_ACTIVITY_. Look in the data below for the line that has "L1: none -> 22uH (5V, VLOAD)", then print exactly every line from there through the line that has "SW6: none -> switch (D1, GND)", leaving pictures out.

_DATA FOR PROCESSING_.
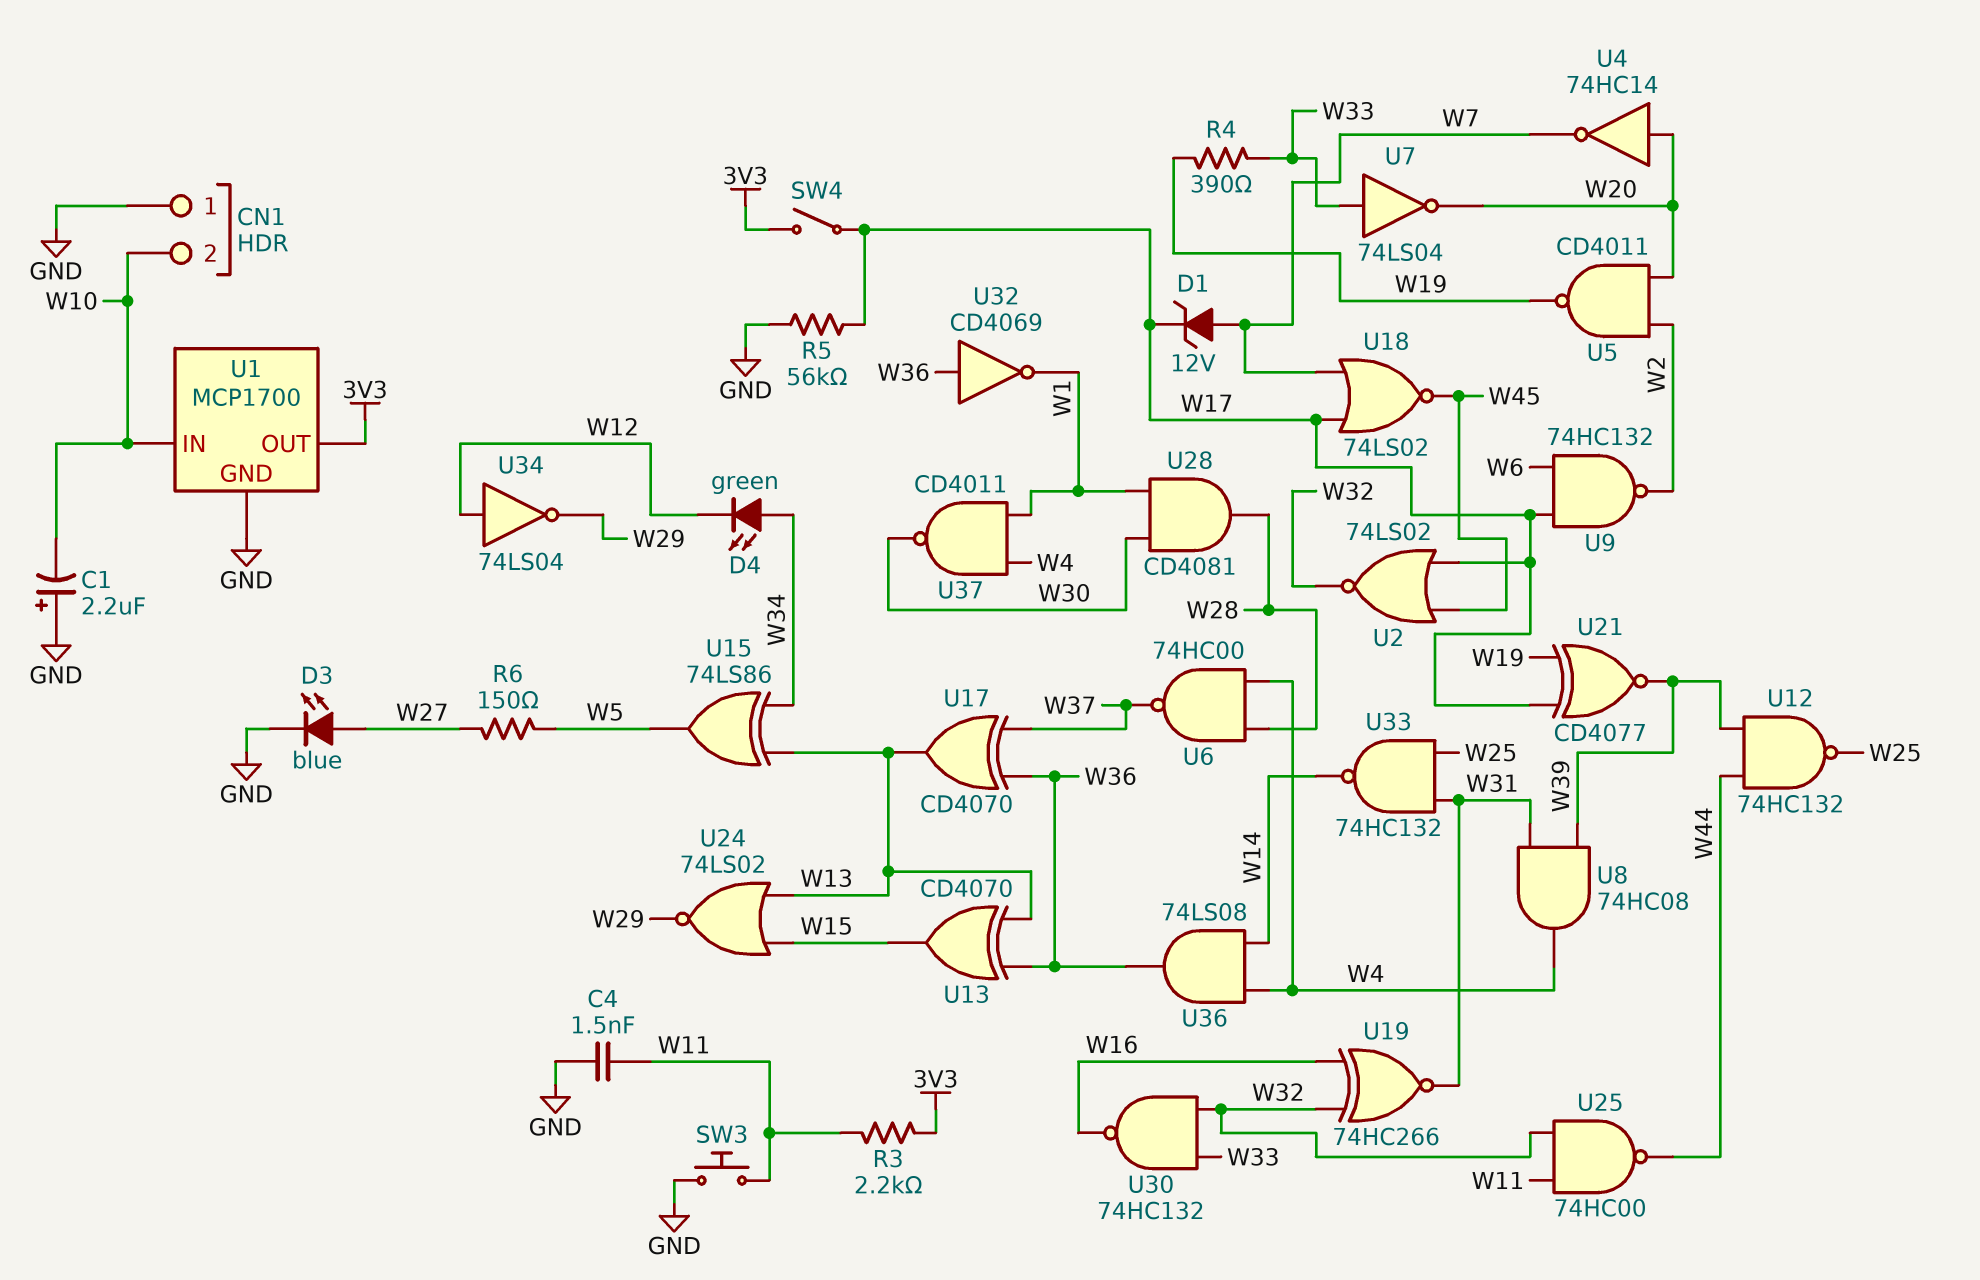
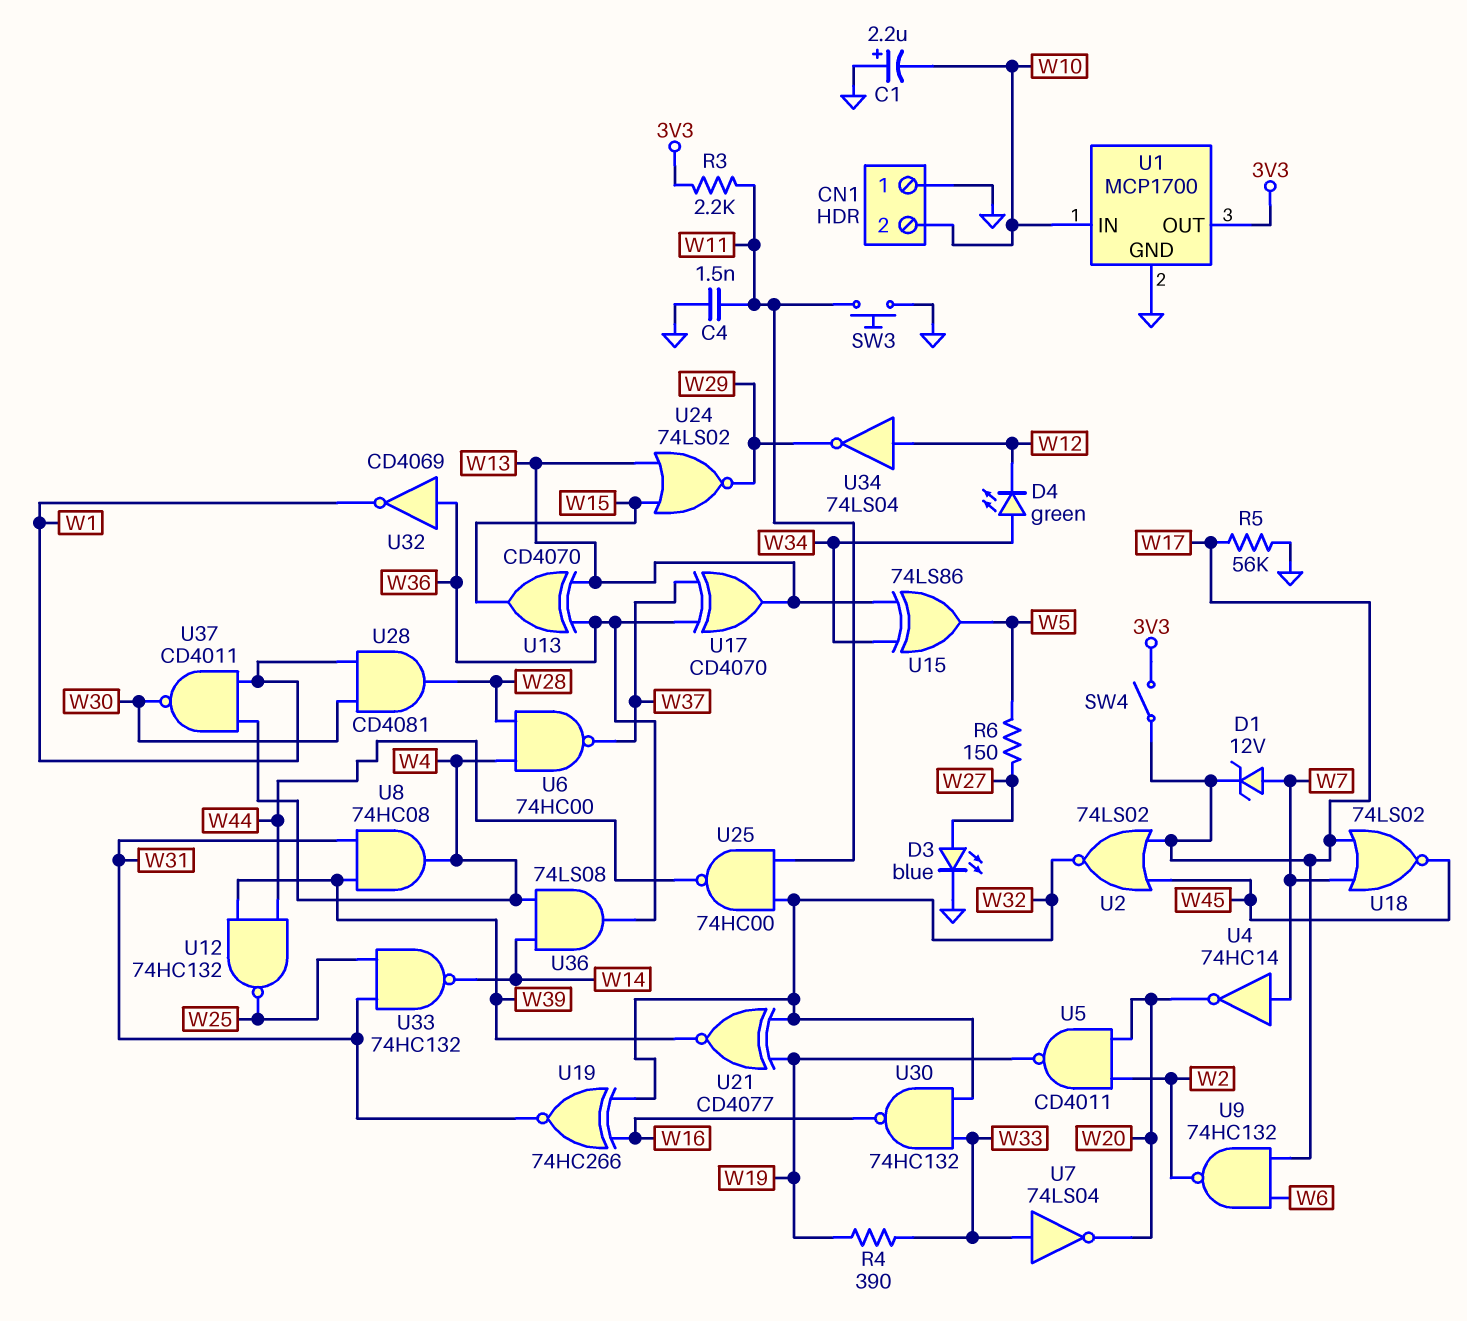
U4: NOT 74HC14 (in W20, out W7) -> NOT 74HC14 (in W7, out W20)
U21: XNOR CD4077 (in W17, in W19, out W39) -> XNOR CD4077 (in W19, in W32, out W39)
---
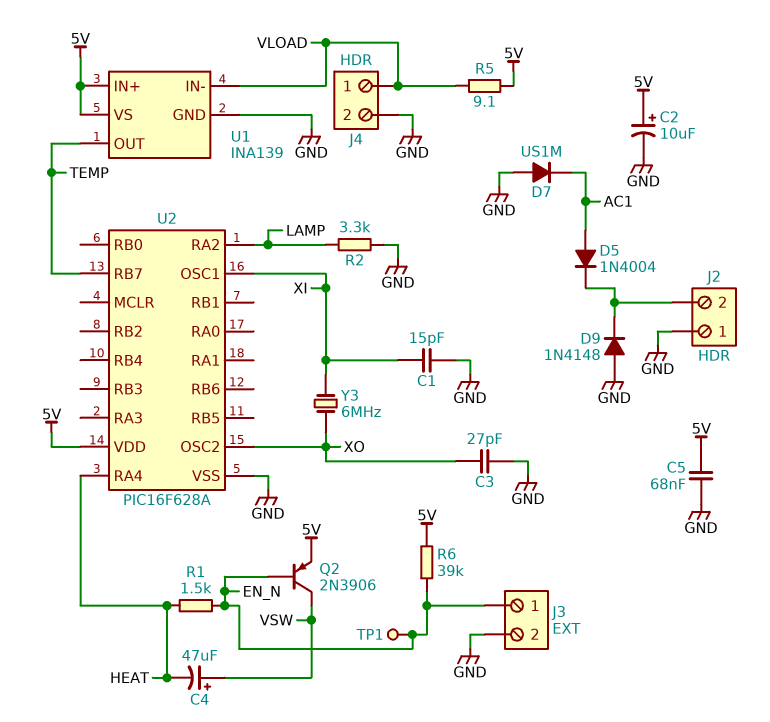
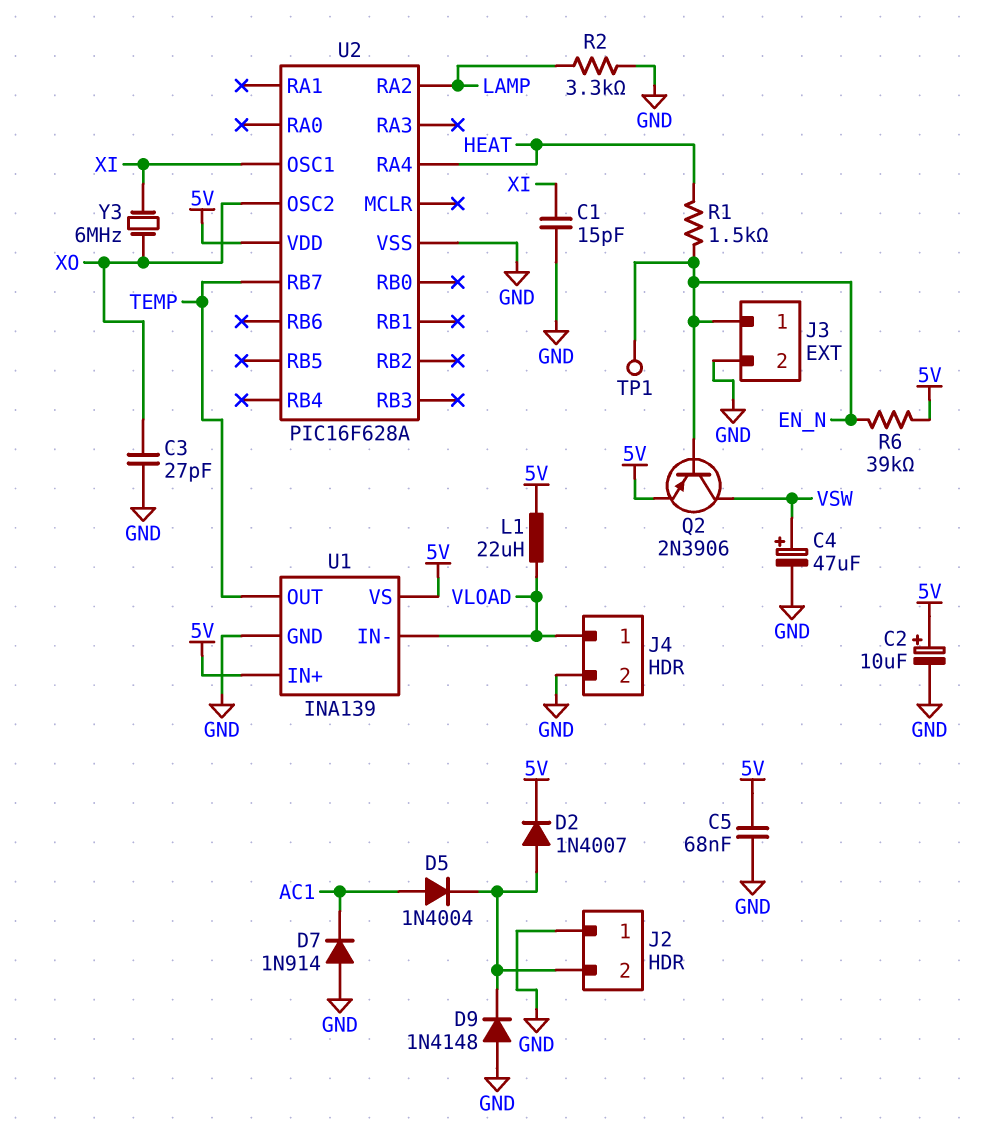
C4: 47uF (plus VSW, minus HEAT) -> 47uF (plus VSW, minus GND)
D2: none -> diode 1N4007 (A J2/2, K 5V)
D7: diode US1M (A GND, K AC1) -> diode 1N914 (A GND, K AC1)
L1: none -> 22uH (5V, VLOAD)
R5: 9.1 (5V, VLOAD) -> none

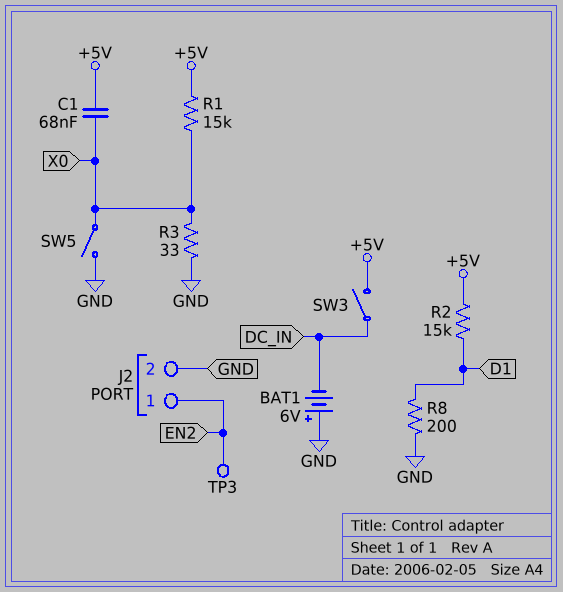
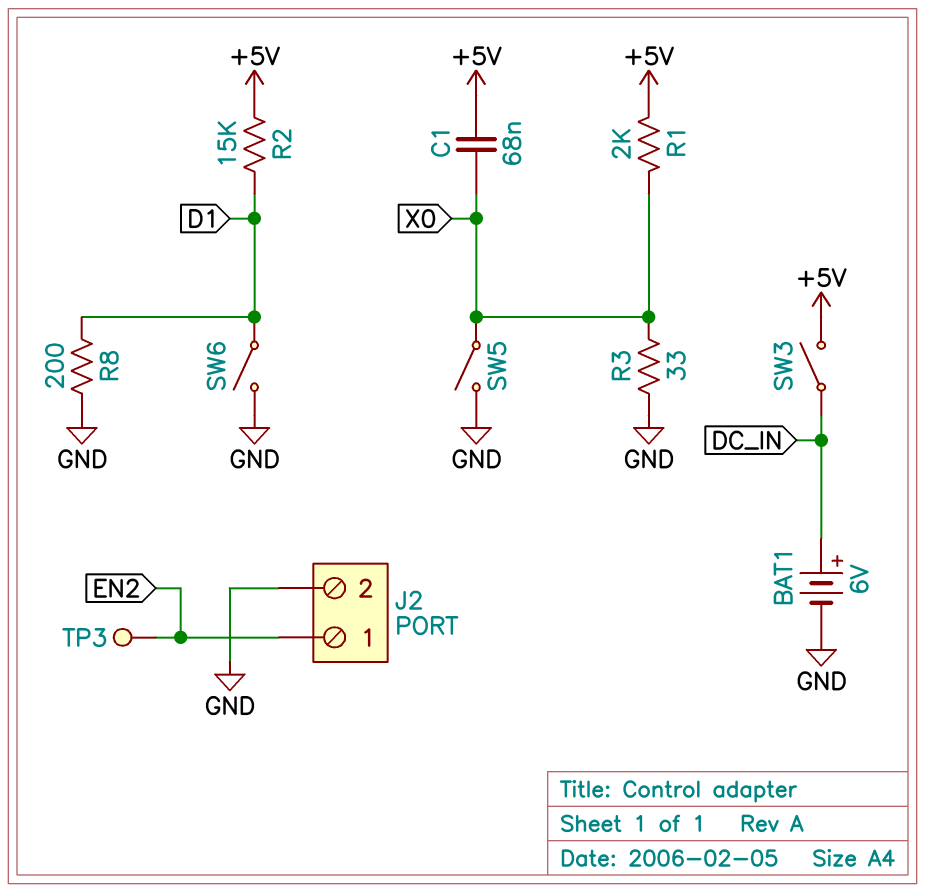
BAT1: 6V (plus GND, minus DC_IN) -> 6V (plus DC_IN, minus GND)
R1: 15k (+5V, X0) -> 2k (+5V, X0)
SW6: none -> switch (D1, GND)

_ANSWER SPACE_.
L1: none -> 22uH (5V, VLOAD)
R5: 9.1 (5V, VLOAD) -> none

BAT1: 6V (plus GND, minus DC_IN) -> 6V (plus DC_IN, minus GND)
R1: 15k (+5V, X0) -> 2k (+5V, X0)
SW6: none -> switch (D1, GND)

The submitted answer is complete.